TASK GOAL | List every non-blank line of the records below, from the line containing "Question: Does brown fuzzy deer at center have" through the line containing "Question: Among these", as a JSON array of strings, one string per line.

GIVEN DATA |
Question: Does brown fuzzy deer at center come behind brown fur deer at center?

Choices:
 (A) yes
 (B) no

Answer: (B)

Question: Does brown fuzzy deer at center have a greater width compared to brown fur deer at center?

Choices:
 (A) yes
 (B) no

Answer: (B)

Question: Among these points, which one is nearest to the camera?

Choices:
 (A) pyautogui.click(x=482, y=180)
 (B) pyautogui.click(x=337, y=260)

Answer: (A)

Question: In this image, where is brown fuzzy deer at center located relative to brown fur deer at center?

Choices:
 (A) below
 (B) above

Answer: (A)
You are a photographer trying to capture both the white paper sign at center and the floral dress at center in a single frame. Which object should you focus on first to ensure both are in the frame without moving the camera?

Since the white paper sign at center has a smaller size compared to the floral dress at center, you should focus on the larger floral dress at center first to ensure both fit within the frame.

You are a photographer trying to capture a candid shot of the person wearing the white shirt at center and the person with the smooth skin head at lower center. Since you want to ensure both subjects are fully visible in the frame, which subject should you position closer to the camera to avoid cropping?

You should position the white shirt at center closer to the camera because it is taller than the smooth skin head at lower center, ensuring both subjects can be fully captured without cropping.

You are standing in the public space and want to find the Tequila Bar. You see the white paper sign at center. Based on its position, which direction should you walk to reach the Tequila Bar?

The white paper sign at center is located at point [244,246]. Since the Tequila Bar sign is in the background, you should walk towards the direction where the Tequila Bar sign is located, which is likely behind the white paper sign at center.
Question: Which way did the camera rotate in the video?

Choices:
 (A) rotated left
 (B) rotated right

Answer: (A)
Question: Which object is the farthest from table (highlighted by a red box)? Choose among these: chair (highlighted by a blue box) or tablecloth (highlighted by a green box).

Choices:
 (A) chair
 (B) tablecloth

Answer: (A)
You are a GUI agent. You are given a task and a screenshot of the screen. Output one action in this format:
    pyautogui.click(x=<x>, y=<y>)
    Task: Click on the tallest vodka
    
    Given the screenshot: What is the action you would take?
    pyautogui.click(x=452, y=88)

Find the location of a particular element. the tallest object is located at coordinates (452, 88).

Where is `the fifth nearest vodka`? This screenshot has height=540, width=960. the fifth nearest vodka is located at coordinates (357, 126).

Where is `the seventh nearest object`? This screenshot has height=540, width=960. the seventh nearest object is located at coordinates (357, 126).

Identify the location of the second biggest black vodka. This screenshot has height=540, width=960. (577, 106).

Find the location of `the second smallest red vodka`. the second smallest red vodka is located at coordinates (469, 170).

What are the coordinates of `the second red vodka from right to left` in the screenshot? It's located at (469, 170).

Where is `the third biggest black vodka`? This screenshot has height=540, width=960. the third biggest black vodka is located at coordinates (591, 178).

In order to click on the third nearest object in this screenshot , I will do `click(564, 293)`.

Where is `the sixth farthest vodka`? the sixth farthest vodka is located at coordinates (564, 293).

==

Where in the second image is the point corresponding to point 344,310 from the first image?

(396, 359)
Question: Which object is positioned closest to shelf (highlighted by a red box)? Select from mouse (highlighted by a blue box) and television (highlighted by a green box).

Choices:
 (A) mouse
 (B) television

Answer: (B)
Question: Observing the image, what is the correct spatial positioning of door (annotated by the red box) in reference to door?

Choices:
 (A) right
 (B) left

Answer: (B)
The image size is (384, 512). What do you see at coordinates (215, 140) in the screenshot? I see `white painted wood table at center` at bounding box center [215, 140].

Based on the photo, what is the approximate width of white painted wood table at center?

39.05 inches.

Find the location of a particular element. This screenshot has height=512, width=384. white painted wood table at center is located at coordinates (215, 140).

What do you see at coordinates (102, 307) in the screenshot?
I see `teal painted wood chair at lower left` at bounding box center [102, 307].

ANSWER BELOW |
[
  "Question: Does brown fuzzy deer at center have a greater width compared to brown fur deer at center?",
  "Choices:",
  " (A) yes",
  " (B) no",
  "Answer: (B)",
  "Question: Among these points, which one is nearest to the camera?"
]